**Source information**
- - - - -

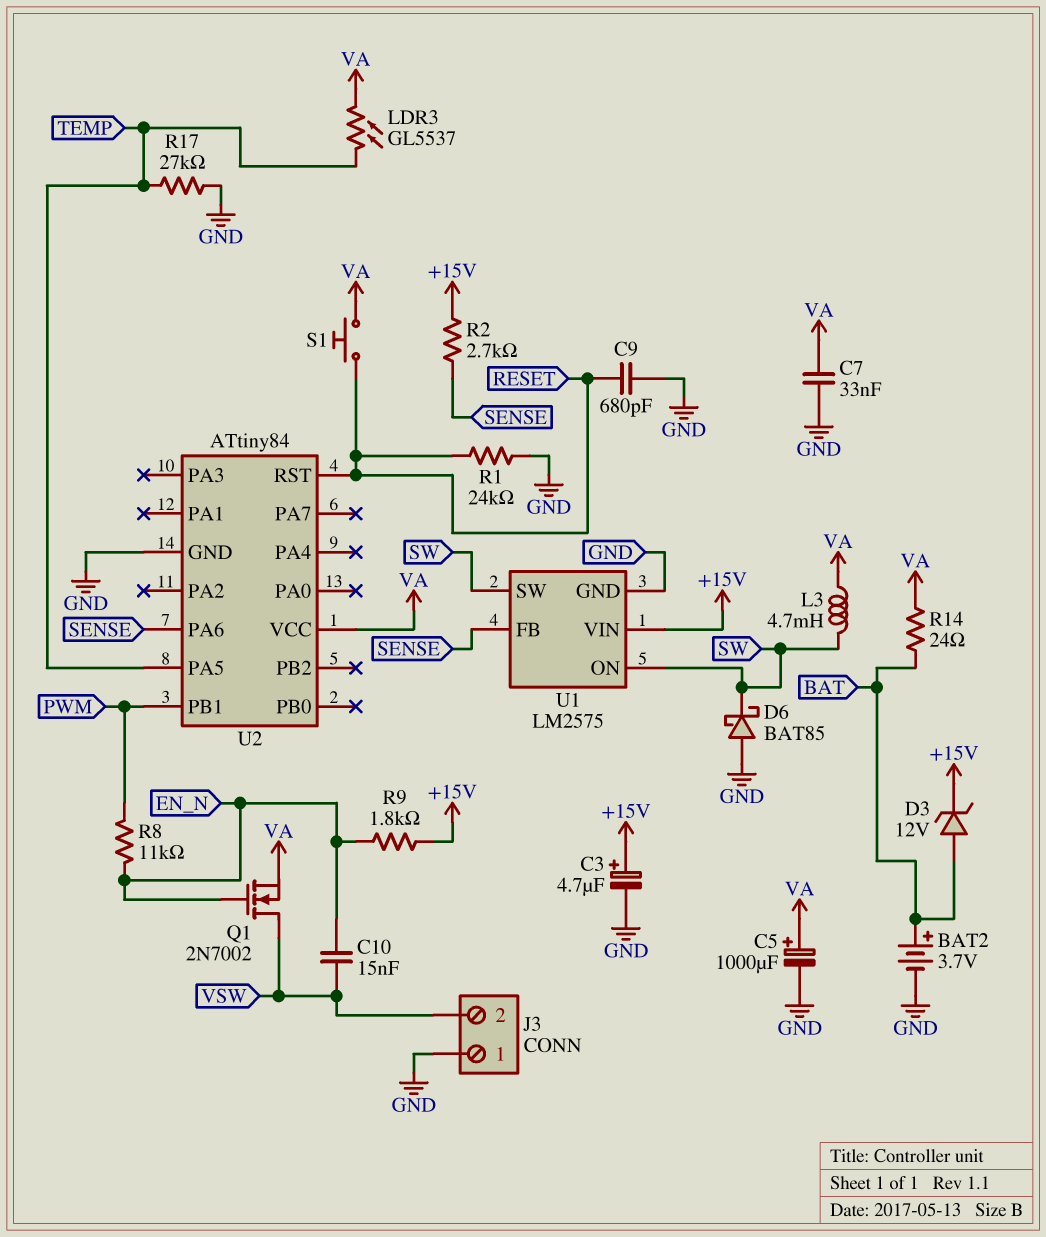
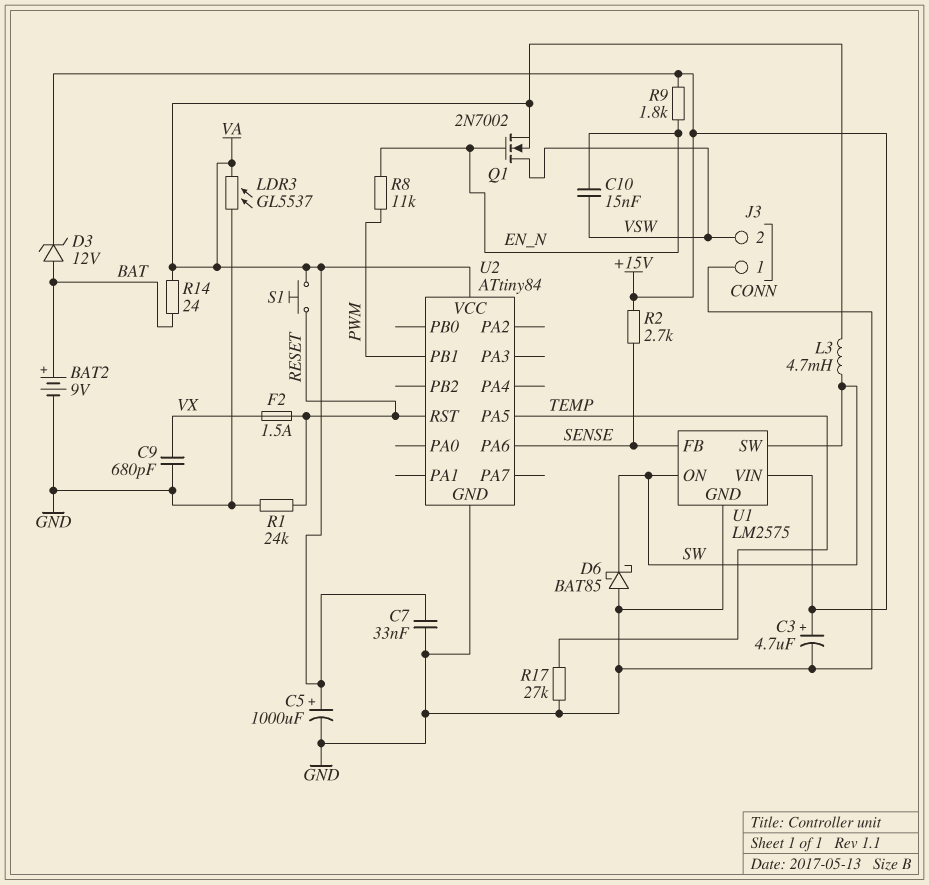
BAT2: 3.7V (plus BAT, minus GND) -> 9V (plus BAT, minus GND)
C9: 680pF (GND, RESET) -> 680pF (GND, VX)
F2: none -> 1.5A (RESET, VX)
LDR3: GL5537 (TEMP, VA) -> GL5537 (GND, VA)

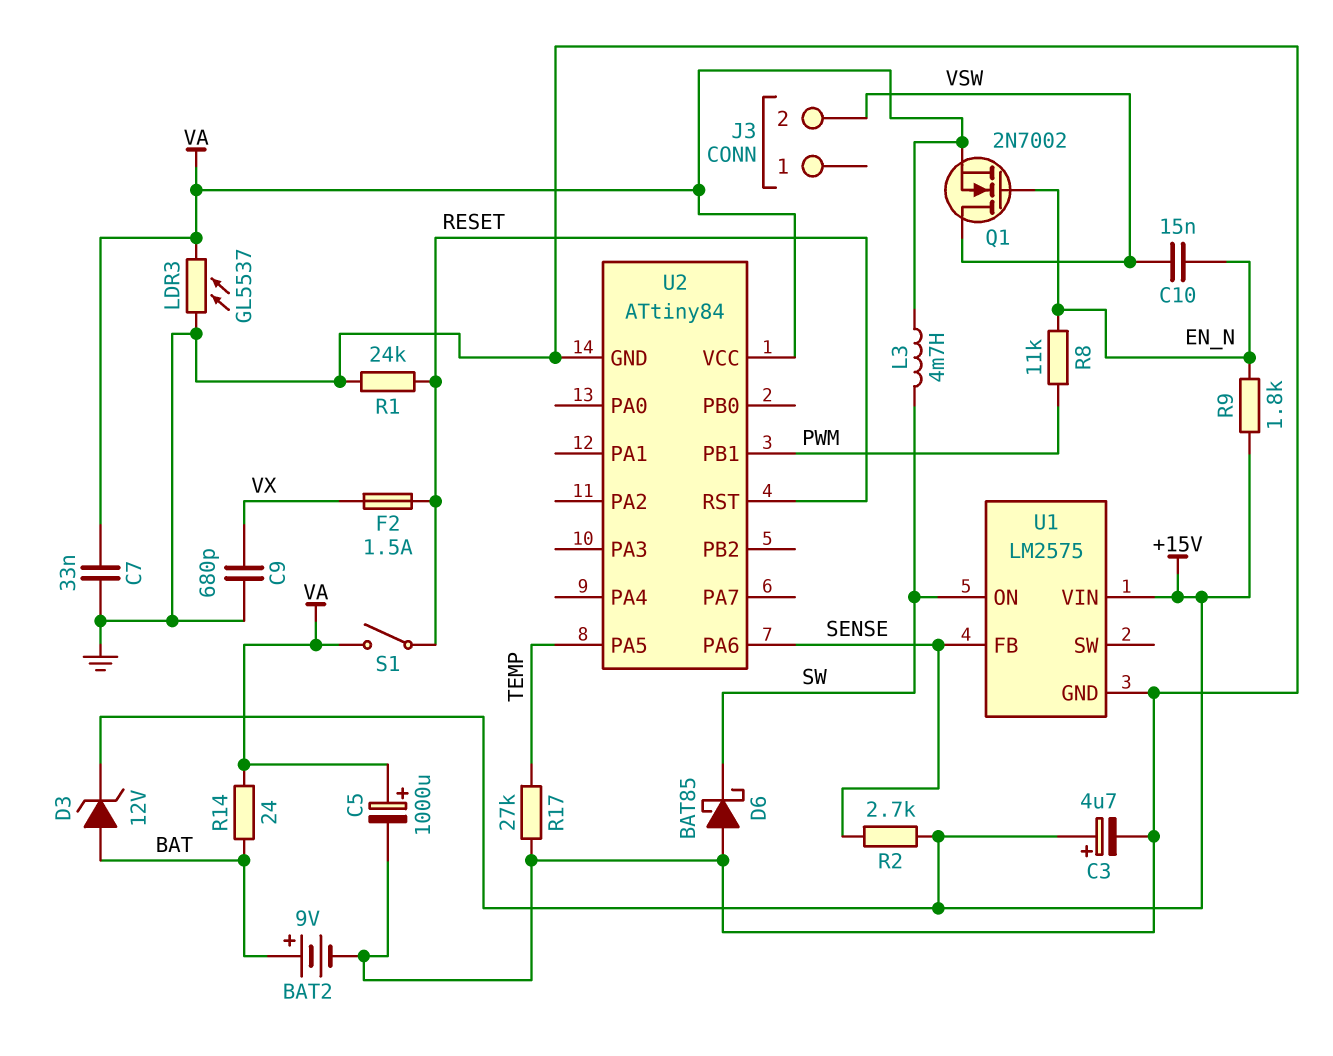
J3 pin 1: GND -> none
S1: button (RESET, VA) -> switch (RESET, VA)
U1 pin SW: SW -> none

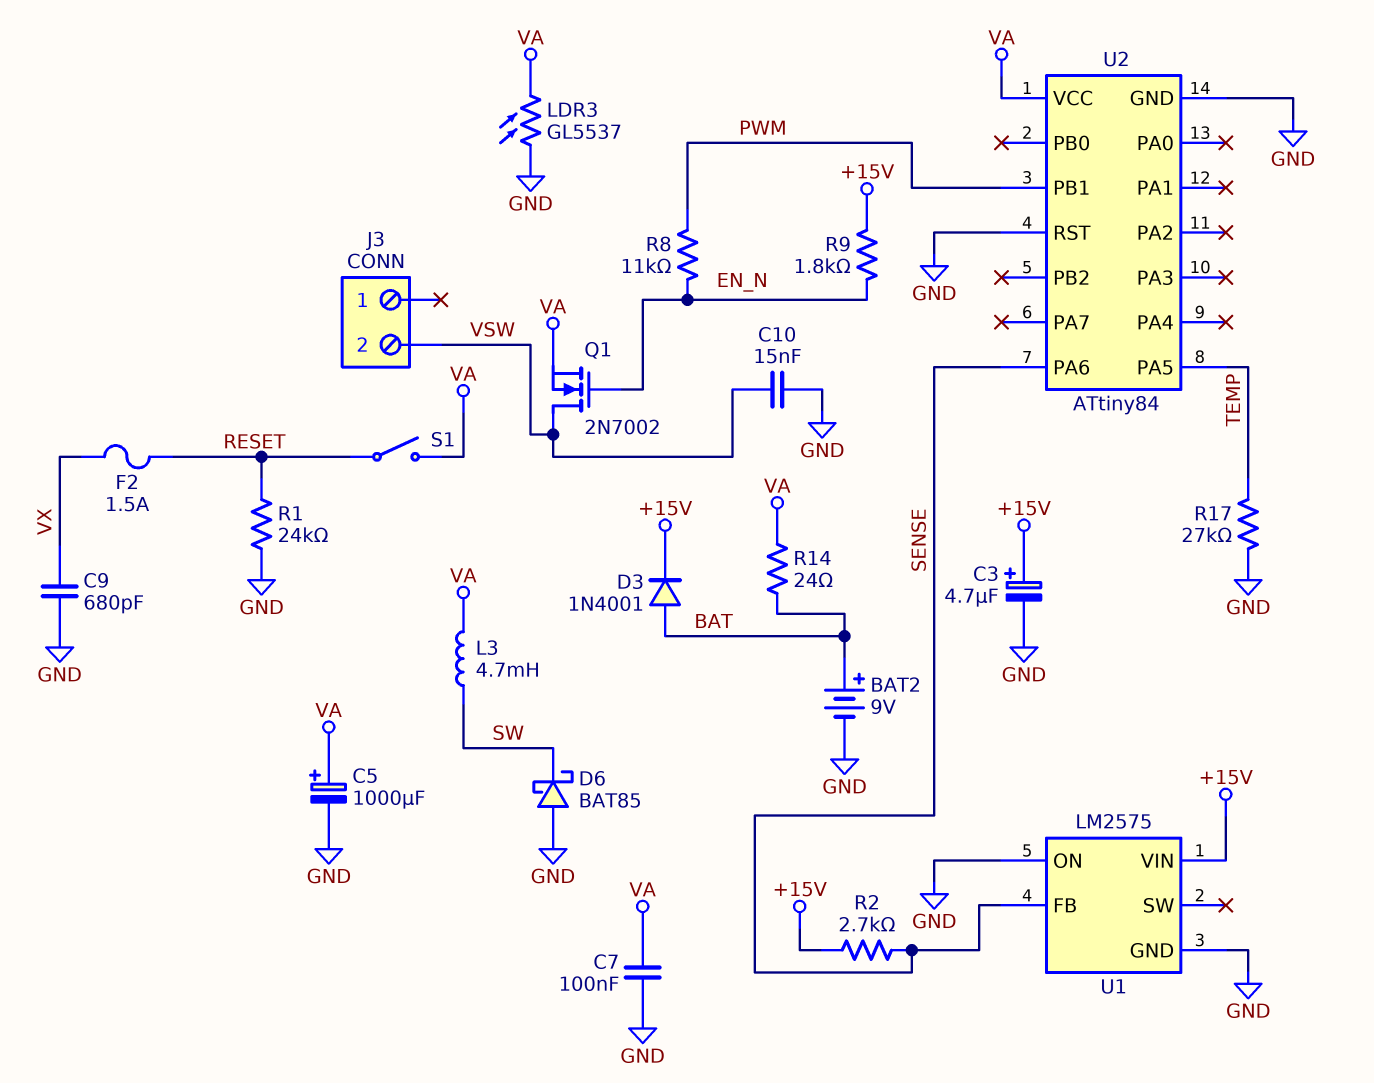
C7: 33nF (GND, VA) -> 100nF (GND, VA)
C10: 15nF (EN_N, VSW) -> 15nF (GND, VSW)
D3: zener 12V (A BAT, K +15V) -> diode 1N4001 (A BAT, K +15V)
U1 pin ON: SW -> GND
U2 pin RST: RESET -> GND

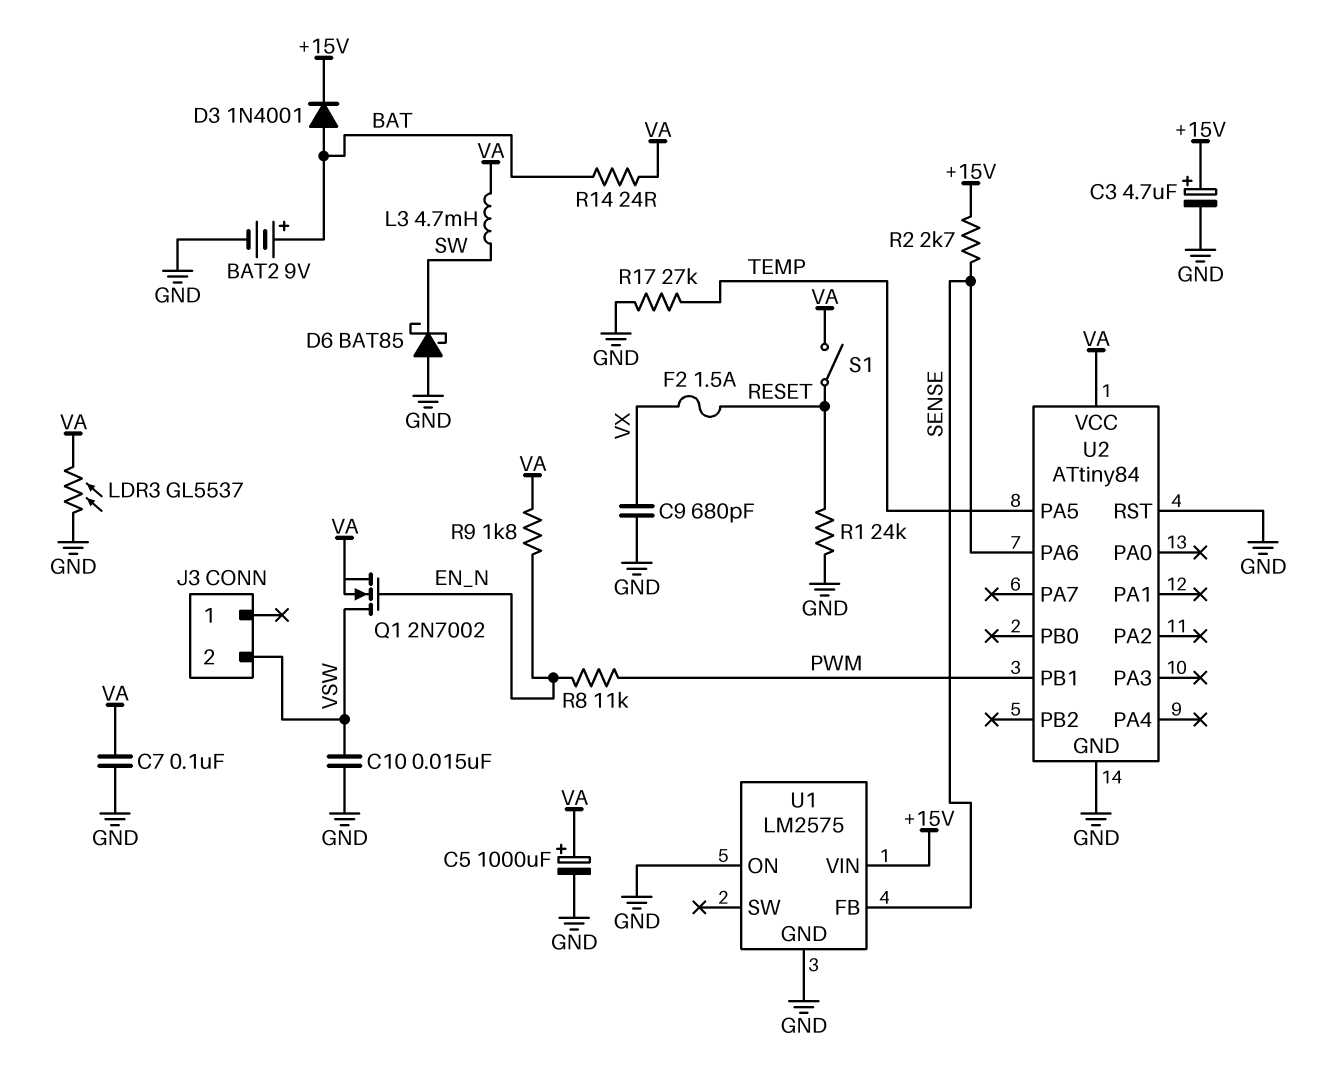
R9: 1.8k (+15V, EN_N) -> 1.8k (EN_N, VA)

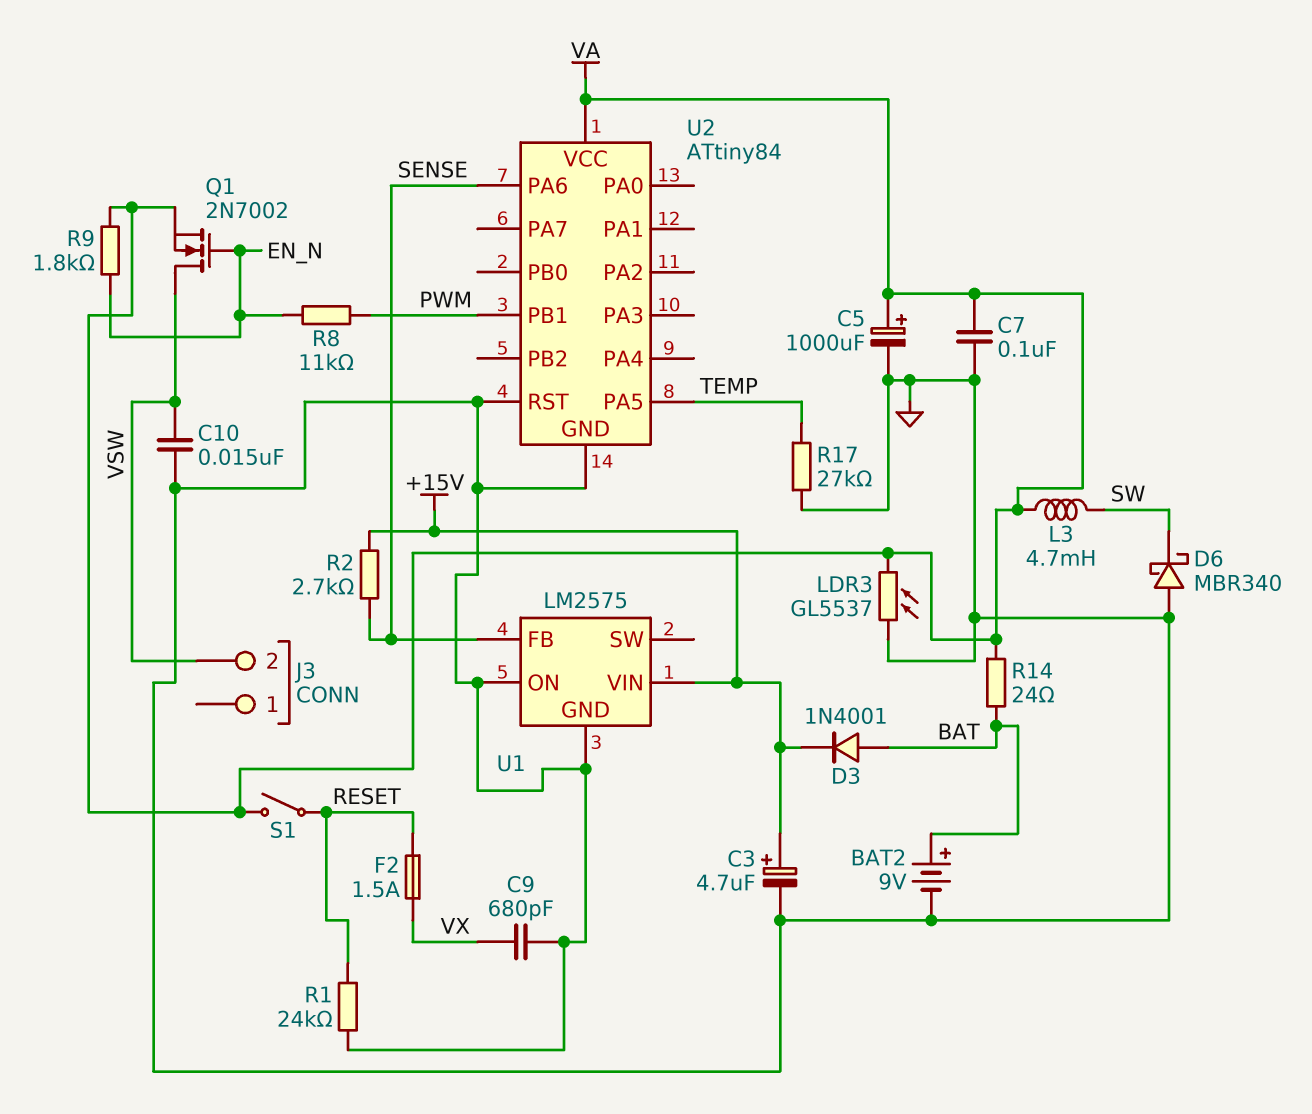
D6: schottky BAT85 (A GND, K SW) -> schottky MBR340 (A GND, K SW)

- - - - -

**Assigned task**
Take the material above and output only the lines from the one that contains "J3 pin 1: GND -> none" through the one that contains "U1 pin ON: SW -> GND", ends included and images left out.

**Output of the exercise**
J3 pin 1: GND -> none
S1: button (RESET, VA) -> switch (RESET, VA)
U1 pin SW: SW -> none

C7: 33nF (GND, VA) -> 100nF (GND, VA)
C10: 15nF (EN_N, VSW) -> 15nF (GND, VSW)
D3: zener 12V (A BAT, K +15V) -> diode 1N4001 (A BAT, K +15V)
U1 pin ON: SW -> GND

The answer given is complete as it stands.